## What is required
Every line of the material below should be retyped exactly.

## Dataset entries
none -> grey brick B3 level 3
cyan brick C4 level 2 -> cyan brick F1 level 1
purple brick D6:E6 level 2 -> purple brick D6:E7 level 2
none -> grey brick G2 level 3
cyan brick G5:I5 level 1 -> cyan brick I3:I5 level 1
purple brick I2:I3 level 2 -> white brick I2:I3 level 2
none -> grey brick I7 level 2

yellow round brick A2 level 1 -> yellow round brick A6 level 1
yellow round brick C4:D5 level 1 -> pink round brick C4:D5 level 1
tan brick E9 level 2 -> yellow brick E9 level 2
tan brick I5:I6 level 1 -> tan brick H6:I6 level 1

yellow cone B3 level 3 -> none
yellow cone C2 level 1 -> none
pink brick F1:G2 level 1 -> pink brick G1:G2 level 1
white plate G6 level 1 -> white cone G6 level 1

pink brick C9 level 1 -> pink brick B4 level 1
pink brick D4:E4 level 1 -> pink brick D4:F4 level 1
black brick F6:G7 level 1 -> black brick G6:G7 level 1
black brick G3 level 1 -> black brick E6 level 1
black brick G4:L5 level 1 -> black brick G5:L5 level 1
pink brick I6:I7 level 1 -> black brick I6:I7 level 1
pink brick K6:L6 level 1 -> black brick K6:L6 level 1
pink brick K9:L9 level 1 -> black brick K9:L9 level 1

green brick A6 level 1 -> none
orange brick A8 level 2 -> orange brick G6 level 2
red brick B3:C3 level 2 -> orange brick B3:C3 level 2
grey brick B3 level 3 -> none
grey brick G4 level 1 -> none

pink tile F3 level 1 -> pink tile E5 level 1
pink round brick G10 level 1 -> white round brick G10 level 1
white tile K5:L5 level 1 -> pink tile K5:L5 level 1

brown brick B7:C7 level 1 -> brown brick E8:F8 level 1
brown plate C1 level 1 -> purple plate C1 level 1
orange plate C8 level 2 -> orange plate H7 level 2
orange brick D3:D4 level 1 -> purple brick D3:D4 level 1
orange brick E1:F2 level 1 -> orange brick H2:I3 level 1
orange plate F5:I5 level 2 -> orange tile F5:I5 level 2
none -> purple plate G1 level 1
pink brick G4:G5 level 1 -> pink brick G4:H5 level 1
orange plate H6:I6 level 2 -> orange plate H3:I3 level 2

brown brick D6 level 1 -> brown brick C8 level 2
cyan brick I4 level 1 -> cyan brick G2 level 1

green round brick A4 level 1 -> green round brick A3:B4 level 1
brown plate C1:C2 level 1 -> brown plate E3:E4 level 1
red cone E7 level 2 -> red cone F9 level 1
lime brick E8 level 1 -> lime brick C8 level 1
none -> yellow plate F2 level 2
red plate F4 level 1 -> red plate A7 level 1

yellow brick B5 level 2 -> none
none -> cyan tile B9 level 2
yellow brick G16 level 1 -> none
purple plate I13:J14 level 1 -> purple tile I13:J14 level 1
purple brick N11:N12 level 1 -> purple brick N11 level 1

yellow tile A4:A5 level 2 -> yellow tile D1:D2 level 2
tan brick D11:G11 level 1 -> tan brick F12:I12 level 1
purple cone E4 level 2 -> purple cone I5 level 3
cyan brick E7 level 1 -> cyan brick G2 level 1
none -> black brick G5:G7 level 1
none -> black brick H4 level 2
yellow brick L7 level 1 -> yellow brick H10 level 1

## Worked solution
none -> grey brick B3 level 3
cyan brick C4 level 2 -> cyan brick F1 level 1
purple brick D6:E6 level 2 -> purple brick D6:E7 level 2
none -> grey brick G2 level 3
cyan brick G5:I5 level 1 -> cyan brick I3:I5 level 1
purple brick I2:I3 level 2 -> white brick I2:I3 level 2
none -> grey brick I7 level 2

yellow round brick A2 level 1 -> yellow round brick A6 level 1
yellow round brick C4:D5 level 1 -> pink round brick C4:D5 level 1
tan brick E9 level 2 -> yellow brick E9 level 2
tan brick I5:I6 level 1 -> tan brick H6:I6 level 1

yellow cone B3 level 3 -> none
yellow cone C2 level 1 -> none
pink brick F1:G2 level 1 -> pink brick G1:G2 level 1
white plate G6 level 1 -> white cone G6 level 1

pink brick C9 level 1 -> pink brick B4 level 1
pink brick D4:E4 level 1 -> pink brick D4:F4 level 1
black brick F6:G7 level 1 -> black brick G6:G7 level 1
black brick G3 level 1 -> black brick E6 level 1
black brick G4:L5 level 1 -> black brick G5:L5 level 1
pink brick I6:I7 level 1 -> black brick I6:I7 level 1
pink brick K6:L6 level 1 -> black brick K6:L6 level 1
pink brick K9:L9 level 1 -> black brick K9:L9 level 1

green brick A6 level 1 -> none
orange brick A8 level 2 -> orange brick G6 level 2
red brick B3:C3 level 2 -> orange brick B3:C3 level 2
grey brick B3 level 3 -> none
grey brick G4 level 1 -> none

pink tile F3 level 1 -> pink tile E5 level 1
pink round brick G10 level 1 -> white round brick G10 level 1
white tile K5:L5 level 1 -> pink tile K5:L5 level 1

brown brick B7:C7 level 1 -> brown brick E8:F8 level 1
brown plate C1 level 1 -> purple plate C1 level 1
orange plate C8 level 2 -> orange plate H7 level 2
orange brick D3:D4 level 1 -> purple brick D3:D4 level 1
orange brick E1:F2 level 1 -> orange brick H2:I3 level 1
orange plate F5:I5 level 2 -> orange tile F5:I5 level 2
none -> purple plate G1 level 1
pink brick G4:G5 level 1 -> pink brick G4:H5 level 1
orange plate H6:I6 level 2 -> orange plate H3:I3 level 2

brown brick D6 level 1 -> brown brick C8 level 2
cyan brick I4 level 1 -> cyan brick G2 level 1

green round brick A4 level 1 -> green round brick A3:B4 level 1
brown plate C1:C2 level 1 -> brown plate E3:E4 level 1
red cone E7 level 2 -> red cone F9 level 1
lime brick E8 level 1 -> lime brick C8 level 1
none -> yellow plate F2 level 2
red plate F4 level 1 -> red plate A7 level 1

yellow brick B5 level 2 -> none
none -> cyan tile B9 level 2
yellow brick G16 level 1 -> none
purple plate I13:J14 level 1 -> purple tile I13:J14 level 1
purple brick N11:N12 level 1 -> purple brick N11 level 1

yellow tile A4:A5 level 2 -> yellow tile D1:D2 level 2
tan brick D11:G11 level 1 -> tan brick F12:I12 level 1
purple cone E4 level 2 -> purple cone I5 level 3
cyan brick E7 level 1 -> cyan brick G2 level 1
none -> black brick G5:G7 level 1
none -> black brick H4 level 2
yellow brick L7 level 1 -> yellow brick H10 level 1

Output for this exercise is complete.